*** Exercise data

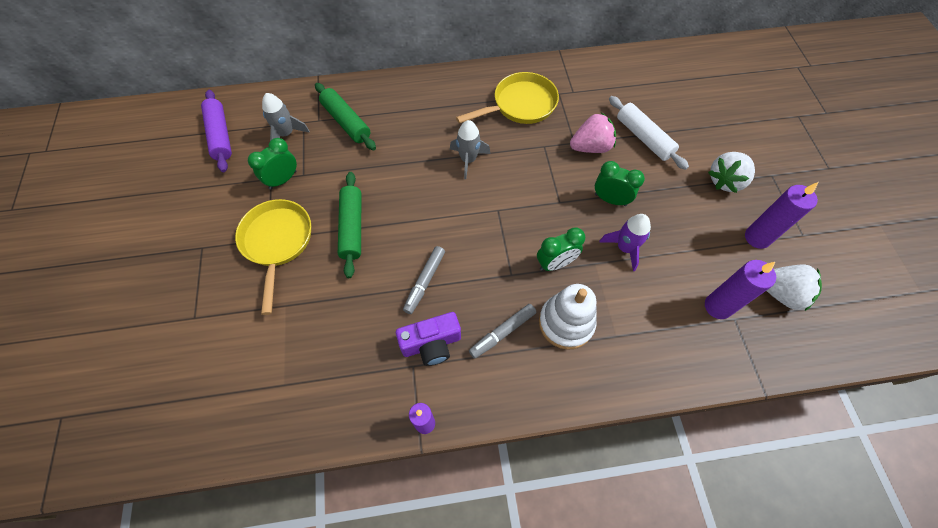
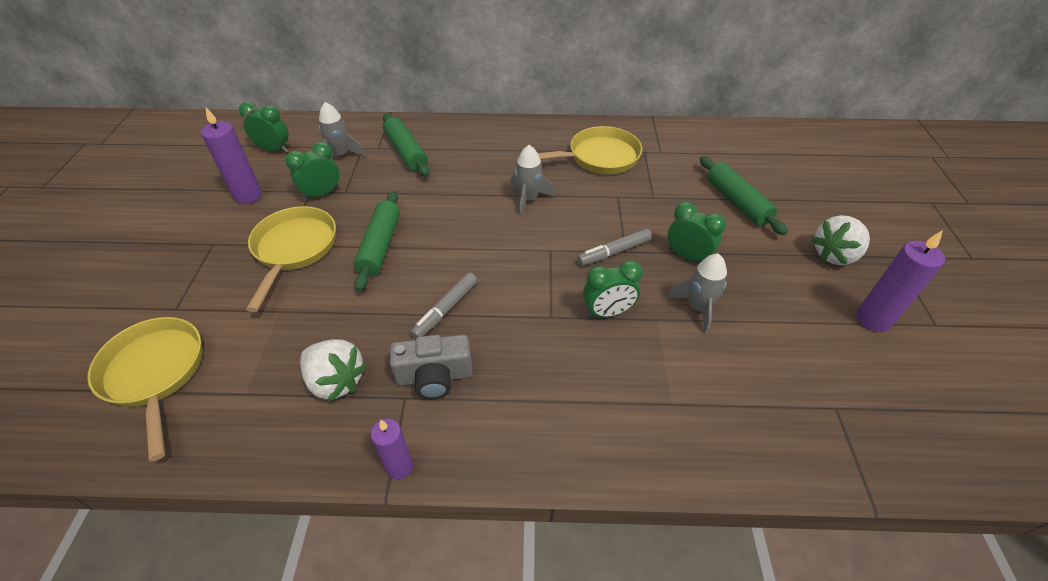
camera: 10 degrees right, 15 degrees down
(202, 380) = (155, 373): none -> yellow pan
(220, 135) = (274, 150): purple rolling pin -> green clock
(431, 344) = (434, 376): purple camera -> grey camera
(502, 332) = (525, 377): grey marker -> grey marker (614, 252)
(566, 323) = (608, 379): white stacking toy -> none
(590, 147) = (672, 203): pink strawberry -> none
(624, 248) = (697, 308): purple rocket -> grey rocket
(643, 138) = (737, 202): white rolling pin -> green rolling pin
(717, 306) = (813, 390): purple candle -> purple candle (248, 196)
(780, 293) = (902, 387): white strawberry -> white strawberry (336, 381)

******
*** Exercise data

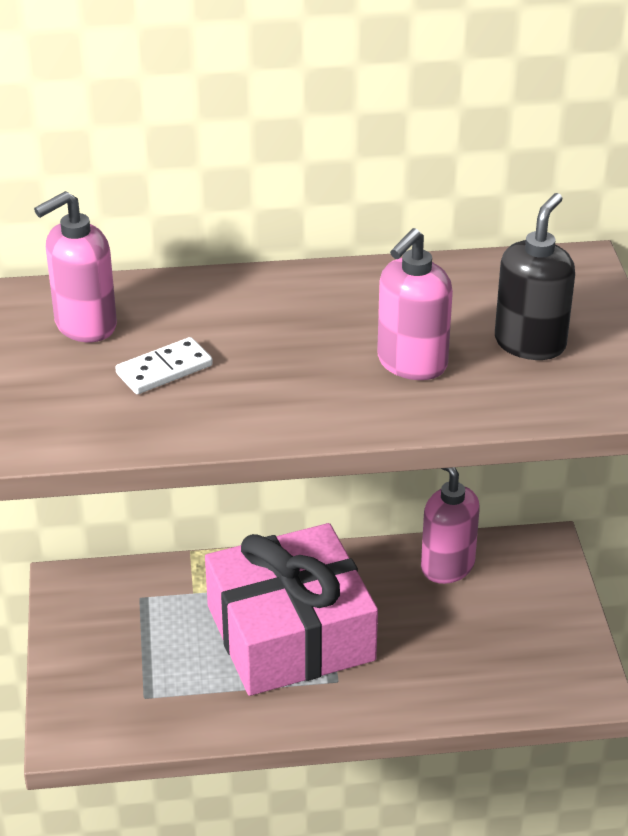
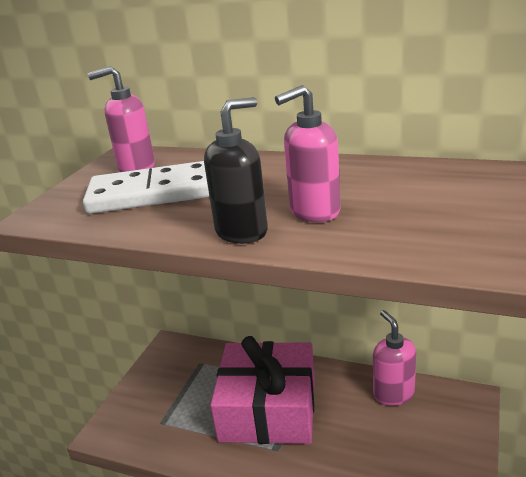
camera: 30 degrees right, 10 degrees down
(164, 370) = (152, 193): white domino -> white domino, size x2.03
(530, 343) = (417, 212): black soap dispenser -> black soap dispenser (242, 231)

******
*** Exercise data

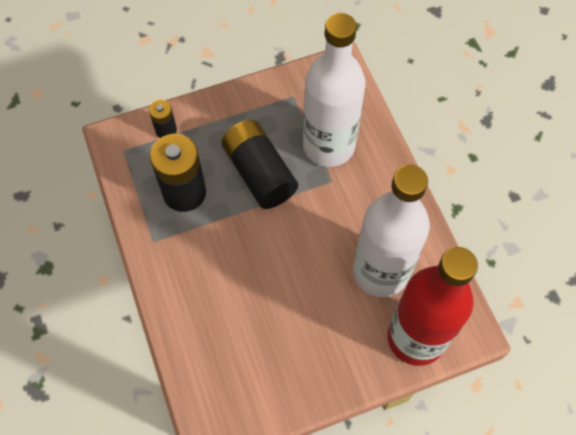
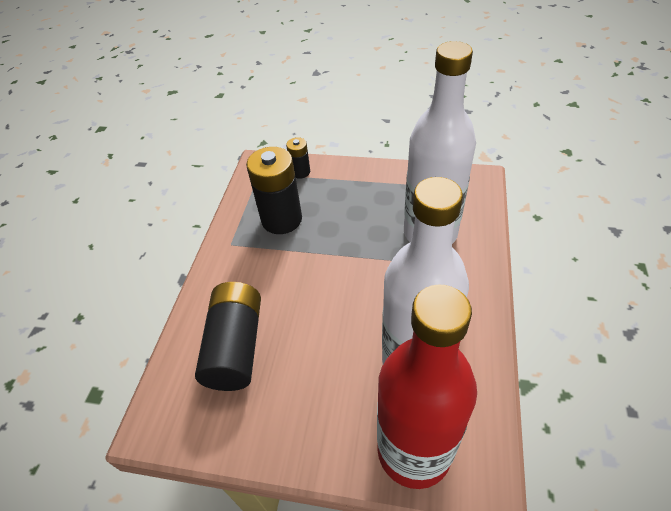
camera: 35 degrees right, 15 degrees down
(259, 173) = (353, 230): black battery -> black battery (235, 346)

******

When you reach the line with "(624, 248) = (697, 308): purple" in the records above, start writing out lines exactly, and stop once the line with "(780, 293) = (902, 387): white" has been written; include nothing else.

(624, 248) = (697, 308): purple rocket -> grey rocket
(643, 138) = (737, 202): white rolling pin -> green rolling pin
(717, 306) = (813, 390): purple candle -> purple candle (248, 196)
(780, 293) = (902, 387): white strawberry -> white strawberry (336, 381)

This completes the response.